(Materials provided Opens)
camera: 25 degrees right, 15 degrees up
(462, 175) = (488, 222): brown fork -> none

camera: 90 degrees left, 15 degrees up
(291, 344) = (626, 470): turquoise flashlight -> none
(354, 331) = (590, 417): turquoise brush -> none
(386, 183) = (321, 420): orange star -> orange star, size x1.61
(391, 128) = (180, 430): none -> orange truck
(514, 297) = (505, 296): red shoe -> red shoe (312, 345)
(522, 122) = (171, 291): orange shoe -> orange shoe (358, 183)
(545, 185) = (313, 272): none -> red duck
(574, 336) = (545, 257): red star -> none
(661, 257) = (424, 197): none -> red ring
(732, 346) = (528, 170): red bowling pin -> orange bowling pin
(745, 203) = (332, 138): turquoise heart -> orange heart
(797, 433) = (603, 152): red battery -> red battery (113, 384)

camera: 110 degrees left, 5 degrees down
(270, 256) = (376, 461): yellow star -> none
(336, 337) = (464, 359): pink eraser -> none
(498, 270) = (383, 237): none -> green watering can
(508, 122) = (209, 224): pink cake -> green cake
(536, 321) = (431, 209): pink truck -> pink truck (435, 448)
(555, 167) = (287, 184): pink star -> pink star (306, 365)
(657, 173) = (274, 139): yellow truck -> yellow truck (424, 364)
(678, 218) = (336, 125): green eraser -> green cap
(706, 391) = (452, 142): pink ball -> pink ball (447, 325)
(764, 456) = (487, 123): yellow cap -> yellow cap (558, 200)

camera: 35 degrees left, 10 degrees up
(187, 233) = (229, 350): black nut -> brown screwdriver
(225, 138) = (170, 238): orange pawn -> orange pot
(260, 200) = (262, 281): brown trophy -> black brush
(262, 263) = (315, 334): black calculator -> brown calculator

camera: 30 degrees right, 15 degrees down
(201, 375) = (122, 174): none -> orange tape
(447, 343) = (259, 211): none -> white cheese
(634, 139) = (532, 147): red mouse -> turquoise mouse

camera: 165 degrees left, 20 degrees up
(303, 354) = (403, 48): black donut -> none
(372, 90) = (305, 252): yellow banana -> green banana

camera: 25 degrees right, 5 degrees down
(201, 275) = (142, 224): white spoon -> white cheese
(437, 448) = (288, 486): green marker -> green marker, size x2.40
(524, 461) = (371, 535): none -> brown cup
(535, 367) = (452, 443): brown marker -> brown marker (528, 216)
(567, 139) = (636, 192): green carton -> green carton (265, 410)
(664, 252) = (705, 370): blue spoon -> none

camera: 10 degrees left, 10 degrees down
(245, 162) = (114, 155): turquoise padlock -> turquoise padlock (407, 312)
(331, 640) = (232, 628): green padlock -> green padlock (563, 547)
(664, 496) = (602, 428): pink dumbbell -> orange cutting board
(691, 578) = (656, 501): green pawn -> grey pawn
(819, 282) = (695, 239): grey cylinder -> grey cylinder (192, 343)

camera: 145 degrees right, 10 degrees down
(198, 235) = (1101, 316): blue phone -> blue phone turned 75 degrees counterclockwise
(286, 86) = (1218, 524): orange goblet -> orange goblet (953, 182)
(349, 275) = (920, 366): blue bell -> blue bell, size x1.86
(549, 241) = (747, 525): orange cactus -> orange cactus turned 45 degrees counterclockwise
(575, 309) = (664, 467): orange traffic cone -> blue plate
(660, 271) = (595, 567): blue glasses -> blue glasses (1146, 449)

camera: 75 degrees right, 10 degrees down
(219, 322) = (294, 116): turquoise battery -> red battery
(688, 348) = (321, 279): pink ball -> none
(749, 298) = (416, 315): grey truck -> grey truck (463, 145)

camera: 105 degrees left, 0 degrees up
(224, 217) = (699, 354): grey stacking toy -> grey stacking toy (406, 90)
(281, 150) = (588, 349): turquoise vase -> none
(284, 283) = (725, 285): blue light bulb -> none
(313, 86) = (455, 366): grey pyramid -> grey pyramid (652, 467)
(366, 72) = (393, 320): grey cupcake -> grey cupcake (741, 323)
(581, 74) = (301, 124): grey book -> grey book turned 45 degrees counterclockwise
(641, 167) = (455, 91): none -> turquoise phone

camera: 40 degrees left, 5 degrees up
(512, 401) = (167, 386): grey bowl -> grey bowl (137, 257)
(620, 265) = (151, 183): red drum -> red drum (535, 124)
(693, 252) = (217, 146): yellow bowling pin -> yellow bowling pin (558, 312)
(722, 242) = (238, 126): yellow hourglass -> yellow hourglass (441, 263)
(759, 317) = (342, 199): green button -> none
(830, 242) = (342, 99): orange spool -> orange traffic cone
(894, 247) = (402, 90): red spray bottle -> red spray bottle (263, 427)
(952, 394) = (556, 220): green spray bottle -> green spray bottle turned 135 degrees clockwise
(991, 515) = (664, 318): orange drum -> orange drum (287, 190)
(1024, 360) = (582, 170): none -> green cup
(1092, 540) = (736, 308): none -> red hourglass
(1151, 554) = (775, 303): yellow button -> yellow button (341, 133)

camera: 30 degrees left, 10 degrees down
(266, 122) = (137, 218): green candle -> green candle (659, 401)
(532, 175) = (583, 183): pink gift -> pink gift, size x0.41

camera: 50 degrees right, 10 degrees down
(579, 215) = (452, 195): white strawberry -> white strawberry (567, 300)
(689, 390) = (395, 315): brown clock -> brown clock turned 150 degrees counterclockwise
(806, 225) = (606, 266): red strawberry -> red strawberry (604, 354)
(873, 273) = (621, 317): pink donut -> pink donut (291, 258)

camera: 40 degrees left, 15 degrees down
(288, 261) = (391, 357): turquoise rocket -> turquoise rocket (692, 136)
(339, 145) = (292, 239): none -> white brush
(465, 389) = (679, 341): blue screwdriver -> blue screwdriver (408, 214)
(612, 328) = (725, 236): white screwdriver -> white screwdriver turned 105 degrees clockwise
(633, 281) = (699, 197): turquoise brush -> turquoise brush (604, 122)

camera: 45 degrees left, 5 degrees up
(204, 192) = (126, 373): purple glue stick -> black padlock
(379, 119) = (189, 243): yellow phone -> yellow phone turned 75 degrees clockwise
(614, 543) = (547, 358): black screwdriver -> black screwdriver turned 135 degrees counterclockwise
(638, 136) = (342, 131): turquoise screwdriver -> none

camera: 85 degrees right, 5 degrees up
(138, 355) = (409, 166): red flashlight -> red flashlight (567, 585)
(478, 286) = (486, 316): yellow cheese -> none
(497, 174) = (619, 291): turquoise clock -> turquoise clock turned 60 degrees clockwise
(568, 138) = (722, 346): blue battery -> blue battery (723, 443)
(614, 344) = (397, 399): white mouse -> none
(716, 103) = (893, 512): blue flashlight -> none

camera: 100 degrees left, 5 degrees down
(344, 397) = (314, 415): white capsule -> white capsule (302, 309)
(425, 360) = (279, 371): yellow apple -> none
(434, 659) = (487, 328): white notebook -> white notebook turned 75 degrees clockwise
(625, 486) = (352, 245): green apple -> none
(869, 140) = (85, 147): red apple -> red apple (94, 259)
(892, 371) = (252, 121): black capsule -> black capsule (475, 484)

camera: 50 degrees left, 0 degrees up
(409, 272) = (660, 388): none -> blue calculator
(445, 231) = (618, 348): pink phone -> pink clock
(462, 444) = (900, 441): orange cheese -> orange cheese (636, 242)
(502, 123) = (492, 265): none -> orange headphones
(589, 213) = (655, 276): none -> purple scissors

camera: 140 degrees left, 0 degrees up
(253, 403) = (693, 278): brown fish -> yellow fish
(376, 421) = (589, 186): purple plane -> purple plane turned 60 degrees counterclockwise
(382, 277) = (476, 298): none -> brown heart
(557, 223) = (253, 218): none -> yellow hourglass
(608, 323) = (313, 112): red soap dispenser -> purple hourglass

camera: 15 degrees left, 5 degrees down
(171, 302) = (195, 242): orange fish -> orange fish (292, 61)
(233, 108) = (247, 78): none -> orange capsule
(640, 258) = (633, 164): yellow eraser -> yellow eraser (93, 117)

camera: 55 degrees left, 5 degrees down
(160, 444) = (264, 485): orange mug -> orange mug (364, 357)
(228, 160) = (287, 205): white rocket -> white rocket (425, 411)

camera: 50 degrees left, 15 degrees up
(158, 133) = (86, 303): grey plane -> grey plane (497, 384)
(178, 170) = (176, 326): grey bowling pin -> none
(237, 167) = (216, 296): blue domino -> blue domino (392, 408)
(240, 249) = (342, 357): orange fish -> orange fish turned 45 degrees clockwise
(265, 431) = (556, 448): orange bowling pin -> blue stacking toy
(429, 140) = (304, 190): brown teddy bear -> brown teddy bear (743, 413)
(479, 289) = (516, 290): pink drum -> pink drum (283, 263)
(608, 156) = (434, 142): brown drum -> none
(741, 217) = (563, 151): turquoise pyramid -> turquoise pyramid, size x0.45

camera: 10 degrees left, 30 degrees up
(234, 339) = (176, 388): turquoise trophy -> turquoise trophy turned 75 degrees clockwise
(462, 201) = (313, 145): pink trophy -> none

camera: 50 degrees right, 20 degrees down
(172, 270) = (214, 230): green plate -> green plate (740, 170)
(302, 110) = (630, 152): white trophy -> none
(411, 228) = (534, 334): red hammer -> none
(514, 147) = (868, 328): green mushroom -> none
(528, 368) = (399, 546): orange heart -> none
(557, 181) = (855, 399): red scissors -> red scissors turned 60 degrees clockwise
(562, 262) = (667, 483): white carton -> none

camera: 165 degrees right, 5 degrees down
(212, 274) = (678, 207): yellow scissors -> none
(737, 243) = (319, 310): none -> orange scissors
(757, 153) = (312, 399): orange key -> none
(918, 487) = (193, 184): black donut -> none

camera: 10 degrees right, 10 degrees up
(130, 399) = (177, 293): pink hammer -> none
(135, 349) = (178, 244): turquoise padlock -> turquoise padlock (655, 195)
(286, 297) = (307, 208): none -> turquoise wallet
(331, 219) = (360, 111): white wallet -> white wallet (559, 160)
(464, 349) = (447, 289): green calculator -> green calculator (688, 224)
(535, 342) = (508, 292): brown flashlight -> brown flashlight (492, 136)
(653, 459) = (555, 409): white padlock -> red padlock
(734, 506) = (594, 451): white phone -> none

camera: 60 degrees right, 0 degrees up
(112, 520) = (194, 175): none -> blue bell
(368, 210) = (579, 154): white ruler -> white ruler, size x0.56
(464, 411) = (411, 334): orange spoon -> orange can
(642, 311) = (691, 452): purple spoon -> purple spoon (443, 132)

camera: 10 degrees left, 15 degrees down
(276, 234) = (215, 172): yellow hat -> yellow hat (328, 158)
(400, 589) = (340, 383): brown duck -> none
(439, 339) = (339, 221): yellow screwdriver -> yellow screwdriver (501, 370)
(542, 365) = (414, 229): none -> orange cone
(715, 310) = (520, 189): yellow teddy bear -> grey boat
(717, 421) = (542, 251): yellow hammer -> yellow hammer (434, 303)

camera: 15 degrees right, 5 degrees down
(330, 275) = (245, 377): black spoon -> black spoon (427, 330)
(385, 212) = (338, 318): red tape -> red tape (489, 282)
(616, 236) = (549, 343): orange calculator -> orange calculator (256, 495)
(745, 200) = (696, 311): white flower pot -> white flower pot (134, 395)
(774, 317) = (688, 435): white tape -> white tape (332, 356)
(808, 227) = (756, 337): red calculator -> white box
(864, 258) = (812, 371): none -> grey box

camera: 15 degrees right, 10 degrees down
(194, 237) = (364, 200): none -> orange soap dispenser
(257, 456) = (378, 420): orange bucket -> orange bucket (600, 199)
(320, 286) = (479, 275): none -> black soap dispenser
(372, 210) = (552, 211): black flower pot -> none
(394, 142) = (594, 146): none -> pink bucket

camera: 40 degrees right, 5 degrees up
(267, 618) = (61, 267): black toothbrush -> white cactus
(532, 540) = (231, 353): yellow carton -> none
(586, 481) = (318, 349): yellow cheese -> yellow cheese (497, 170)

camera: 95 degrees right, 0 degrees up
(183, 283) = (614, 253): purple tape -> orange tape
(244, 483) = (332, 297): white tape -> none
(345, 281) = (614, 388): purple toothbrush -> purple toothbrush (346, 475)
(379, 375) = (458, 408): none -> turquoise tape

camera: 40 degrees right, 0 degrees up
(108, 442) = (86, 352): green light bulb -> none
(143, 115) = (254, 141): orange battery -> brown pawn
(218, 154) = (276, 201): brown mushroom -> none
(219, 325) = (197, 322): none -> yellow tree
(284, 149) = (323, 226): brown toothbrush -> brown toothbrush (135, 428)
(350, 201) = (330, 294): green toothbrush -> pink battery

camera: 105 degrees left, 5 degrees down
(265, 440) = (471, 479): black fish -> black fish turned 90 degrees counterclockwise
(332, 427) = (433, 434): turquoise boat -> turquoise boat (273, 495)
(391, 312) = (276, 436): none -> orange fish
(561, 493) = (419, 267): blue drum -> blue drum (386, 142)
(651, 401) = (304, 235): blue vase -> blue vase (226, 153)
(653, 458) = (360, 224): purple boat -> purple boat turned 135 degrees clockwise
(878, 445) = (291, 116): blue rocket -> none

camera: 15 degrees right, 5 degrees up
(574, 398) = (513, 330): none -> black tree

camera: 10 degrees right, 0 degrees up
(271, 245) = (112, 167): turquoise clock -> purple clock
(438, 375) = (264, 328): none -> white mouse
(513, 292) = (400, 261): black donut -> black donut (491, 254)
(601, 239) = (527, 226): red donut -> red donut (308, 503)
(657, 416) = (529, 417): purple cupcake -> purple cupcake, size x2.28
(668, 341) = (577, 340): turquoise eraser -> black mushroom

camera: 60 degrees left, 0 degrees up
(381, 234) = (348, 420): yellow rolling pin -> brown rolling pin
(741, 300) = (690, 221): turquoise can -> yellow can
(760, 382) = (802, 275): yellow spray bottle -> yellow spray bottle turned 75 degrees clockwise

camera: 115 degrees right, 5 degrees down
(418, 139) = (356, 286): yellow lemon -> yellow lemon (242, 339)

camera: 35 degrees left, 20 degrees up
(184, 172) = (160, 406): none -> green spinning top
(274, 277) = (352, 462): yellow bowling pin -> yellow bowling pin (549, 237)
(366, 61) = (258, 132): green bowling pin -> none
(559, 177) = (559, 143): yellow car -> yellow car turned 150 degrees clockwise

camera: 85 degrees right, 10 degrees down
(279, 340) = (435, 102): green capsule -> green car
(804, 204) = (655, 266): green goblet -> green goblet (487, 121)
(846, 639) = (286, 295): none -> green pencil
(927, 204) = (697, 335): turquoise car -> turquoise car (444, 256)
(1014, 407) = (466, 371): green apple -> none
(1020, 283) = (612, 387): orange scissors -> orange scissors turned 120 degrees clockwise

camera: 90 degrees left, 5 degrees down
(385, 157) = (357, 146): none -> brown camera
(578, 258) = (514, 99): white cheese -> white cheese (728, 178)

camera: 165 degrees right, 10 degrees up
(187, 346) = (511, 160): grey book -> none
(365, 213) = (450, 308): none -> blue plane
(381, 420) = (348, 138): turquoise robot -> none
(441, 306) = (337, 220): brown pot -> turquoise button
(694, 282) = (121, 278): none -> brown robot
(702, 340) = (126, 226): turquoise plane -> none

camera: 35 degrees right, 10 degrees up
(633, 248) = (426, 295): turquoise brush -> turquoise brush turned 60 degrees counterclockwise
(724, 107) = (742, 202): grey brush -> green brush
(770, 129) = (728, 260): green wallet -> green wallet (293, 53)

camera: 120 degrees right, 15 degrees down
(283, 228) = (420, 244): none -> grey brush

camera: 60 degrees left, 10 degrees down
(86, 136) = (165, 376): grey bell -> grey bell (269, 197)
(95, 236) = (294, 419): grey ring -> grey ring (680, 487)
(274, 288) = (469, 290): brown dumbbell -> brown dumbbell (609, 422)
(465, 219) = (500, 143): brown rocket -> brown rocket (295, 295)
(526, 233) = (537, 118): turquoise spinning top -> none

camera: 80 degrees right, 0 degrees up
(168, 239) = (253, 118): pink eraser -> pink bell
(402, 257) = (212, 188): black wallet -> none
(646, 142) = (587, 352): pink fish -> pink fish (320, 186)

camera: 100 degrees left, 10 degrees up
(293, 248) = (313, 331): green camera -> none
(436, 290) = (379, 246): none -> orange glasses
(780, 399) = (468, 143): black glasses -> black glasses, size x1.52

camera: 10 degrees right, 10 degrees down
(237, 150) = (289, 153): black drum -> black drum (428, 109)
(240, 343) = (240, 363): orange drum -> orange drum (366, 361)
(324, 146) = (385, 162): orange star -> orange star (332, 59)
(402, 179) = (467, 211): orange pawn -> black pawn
(Materials provided Closes)
▶ [Instructions to follow]: Retype exactly, and only, the lines above from the one where "(194, 237) = (364, 200): none" occurs up to and including the one where "camera: 40 degrees right, 5 degrees up" occurs.

▶ [Output below]:
(194, 237) = (364, 200): none -> orange soap dispenser
(257, 456) = (378, 420): orange bucket -> orange bucket (600, 199)
(320, 286) = (479, 275): none -> black soap dispenser
(372, 210) = (552, 211): black flower pot -> none
(394, 142) = (594, 146): none -> pink bucket

camera: 40 degrees right, 5 degrees up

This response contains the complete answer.